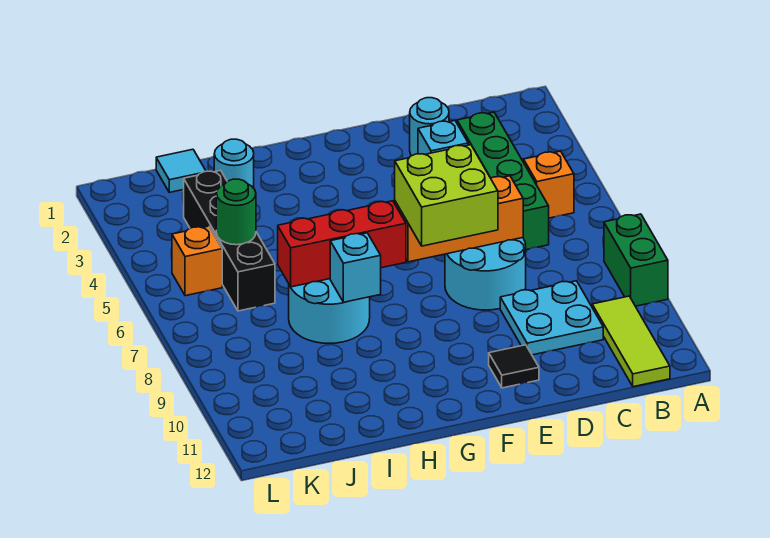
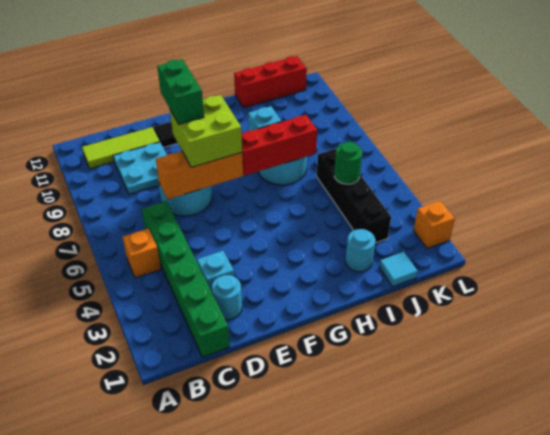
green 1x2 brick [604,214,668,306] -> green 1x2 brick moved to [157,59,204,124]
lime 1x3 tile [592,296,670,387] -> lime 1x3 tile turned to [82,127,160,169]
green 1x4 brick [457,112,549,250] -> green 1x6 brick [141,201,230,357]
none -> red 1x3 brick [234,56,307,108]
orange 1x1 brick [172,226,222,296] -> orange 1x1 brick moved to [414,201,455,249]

========================================

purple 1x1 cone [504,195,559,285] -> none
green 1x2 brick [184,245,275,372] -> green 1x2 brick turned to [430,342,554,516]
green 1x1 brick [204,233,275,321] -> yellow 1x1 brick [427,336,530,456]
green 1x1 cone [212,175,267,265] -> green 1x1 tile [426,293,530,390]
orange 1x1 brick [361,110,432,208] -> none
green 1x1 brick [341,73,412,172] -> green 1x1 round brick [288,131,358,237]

========================================

**TASK INSTRUCTIONS:**
Scan the listing above and work out how many of its lines contain the word "moved". Report only that number.

**REPLY TO THE TASK:**
2